EXCERPTED RECORDS:
-------

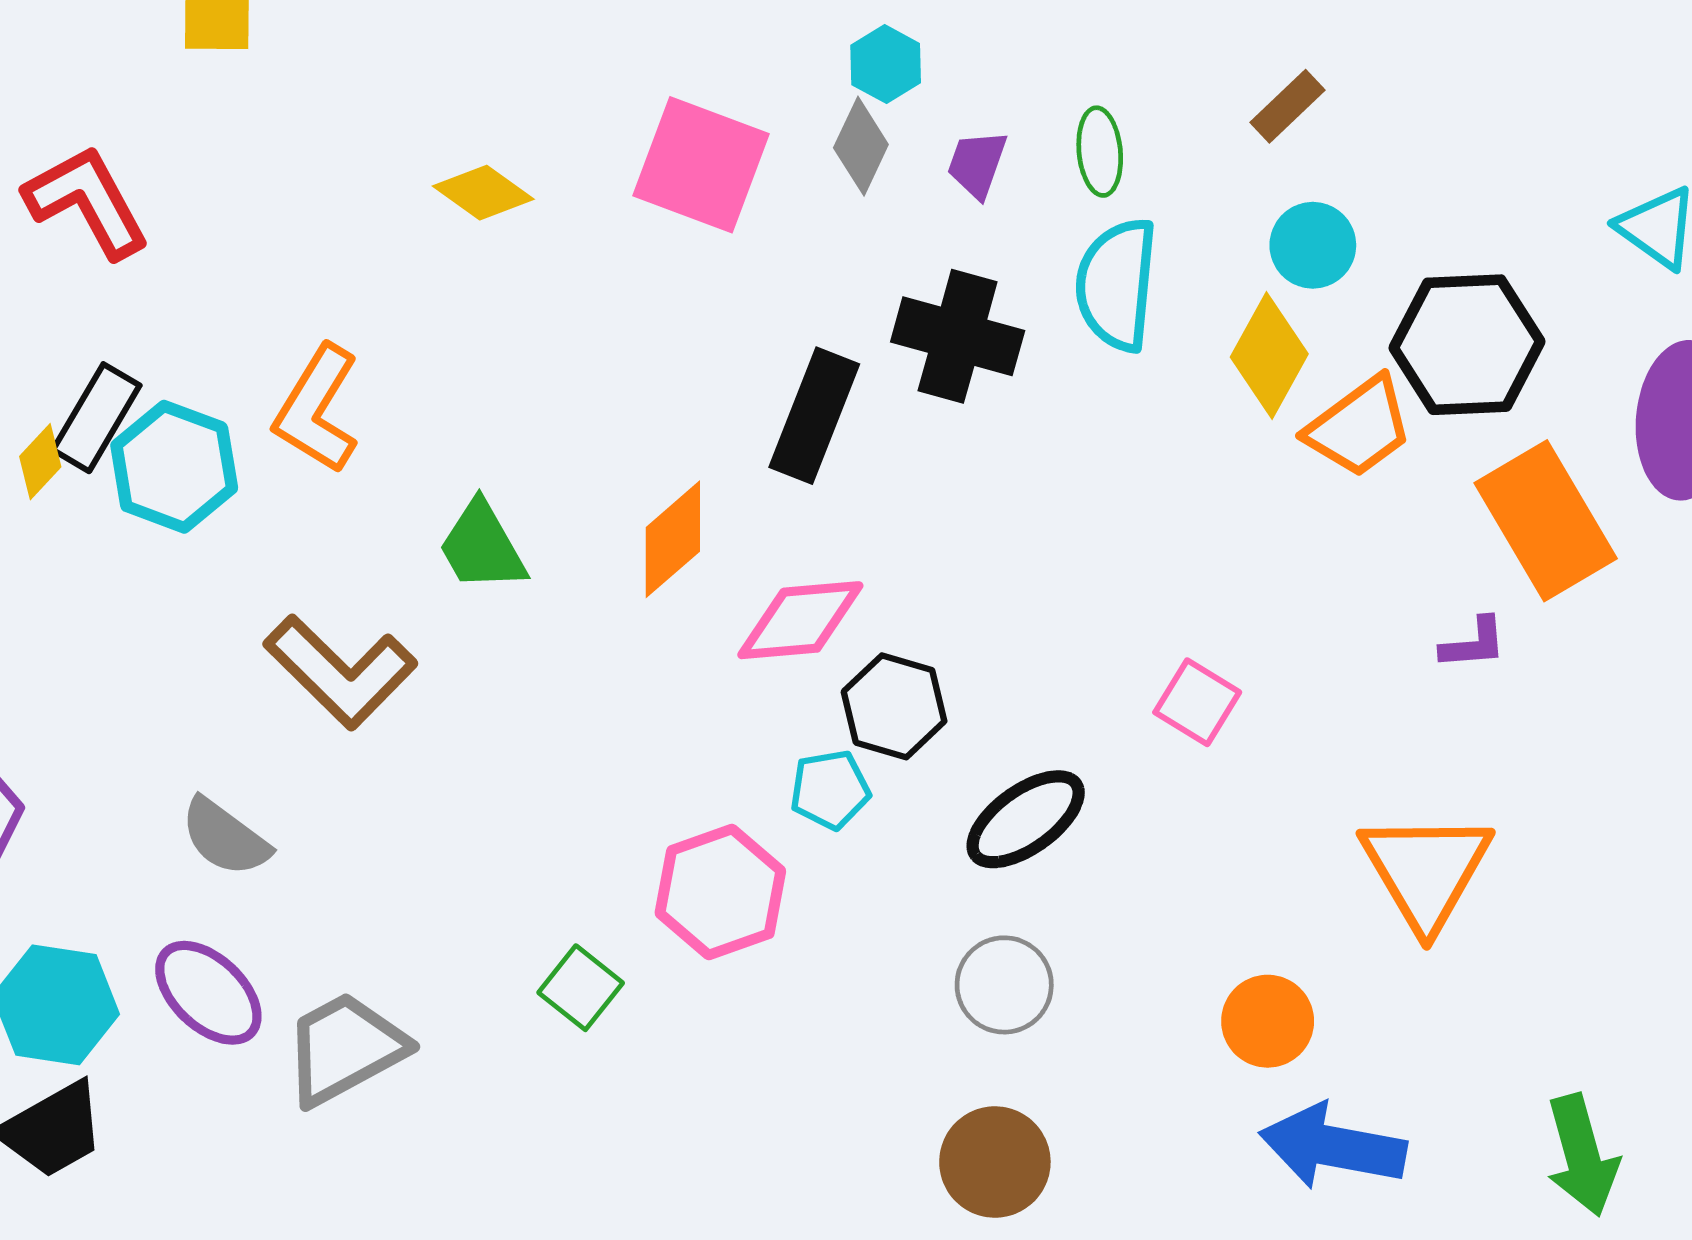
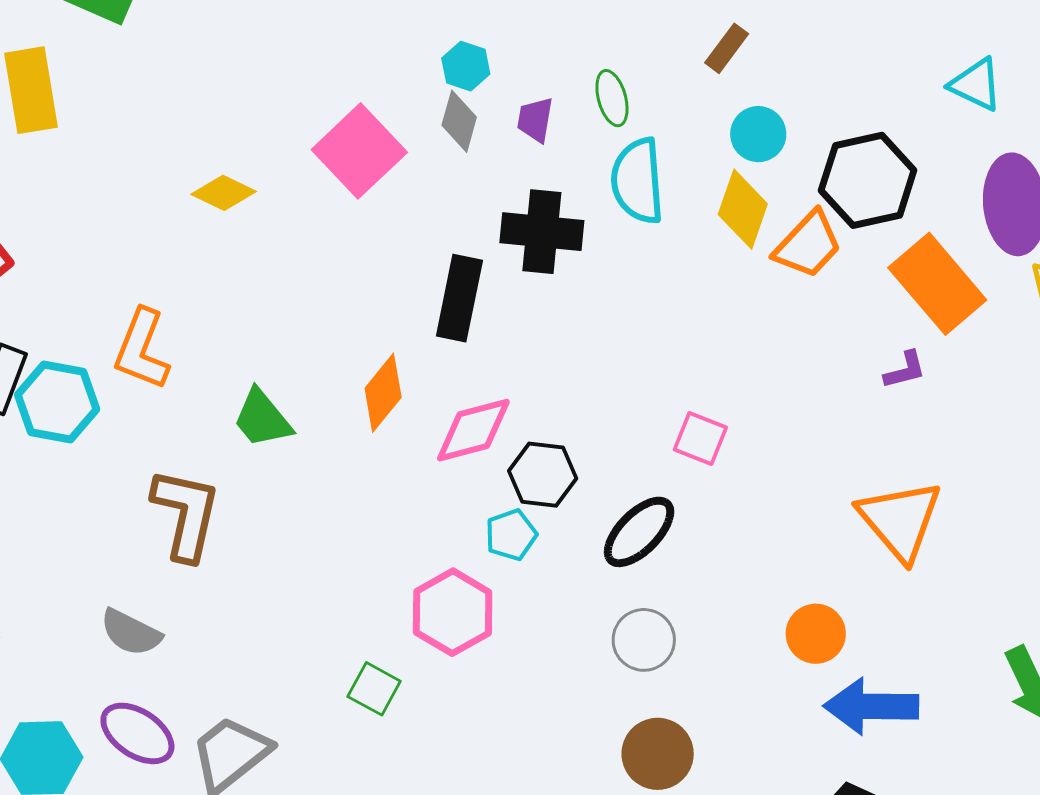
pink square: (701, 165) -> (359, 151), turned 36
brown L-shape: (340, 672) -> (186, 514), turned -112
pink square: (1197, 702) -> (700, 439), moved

-------

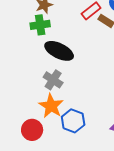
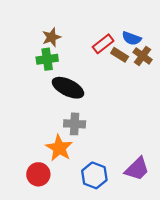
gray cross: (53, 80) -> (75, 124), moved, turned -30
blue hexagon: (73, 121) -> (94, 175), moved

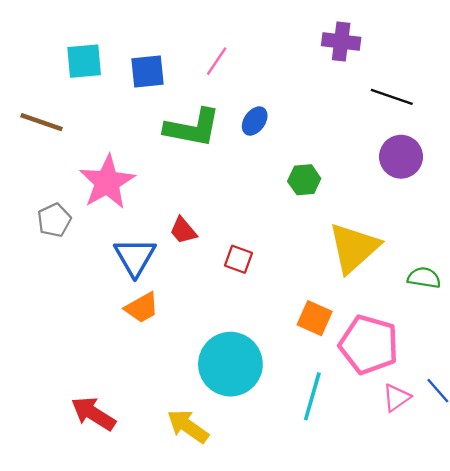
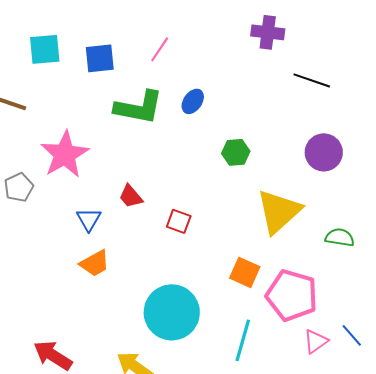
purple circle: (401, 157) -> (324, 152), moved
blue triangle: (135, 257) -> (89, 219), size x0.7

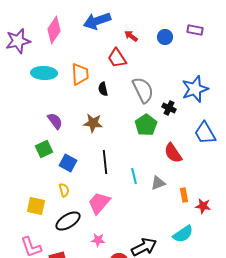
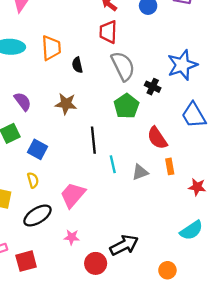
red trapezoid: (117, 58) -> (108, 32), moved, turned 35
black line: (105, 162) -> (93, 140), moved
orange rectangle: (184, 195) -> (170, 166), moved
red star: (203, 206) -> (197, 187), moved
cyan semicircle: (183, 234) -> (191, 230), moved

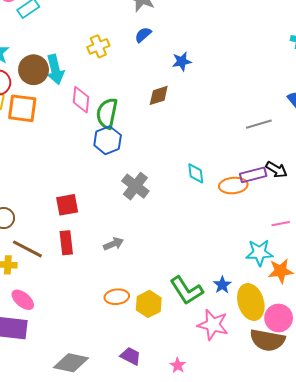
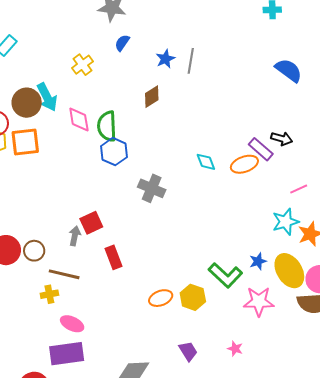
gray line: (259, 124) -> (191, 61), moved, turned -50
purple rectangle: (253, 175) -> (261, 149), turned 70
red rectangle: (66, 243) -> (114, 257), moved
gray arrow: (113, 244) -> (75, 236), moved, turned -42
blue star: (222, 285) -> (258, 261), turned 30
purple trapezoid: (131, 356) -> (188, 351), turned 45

-------

YOUR OBJECTIVE:
Above are the records; from them, give again exactly the lines from the one containing "red rectangle: (66, 243) -> (114, 257), moved" to the one containing "purple trapezoid: (131, 356)", both lines included, and nothing more.

RESULT OF THE EXERCISE:
red rectangle: (66, 243) -> (114, 257), moved
gray arrow: (113, 244) -> (75, 236), moved, turned -42
blue star: (222, 285) -> (258, 261), turned 30
purple trapezoid: (131, 356) -> (188, 351), turned 45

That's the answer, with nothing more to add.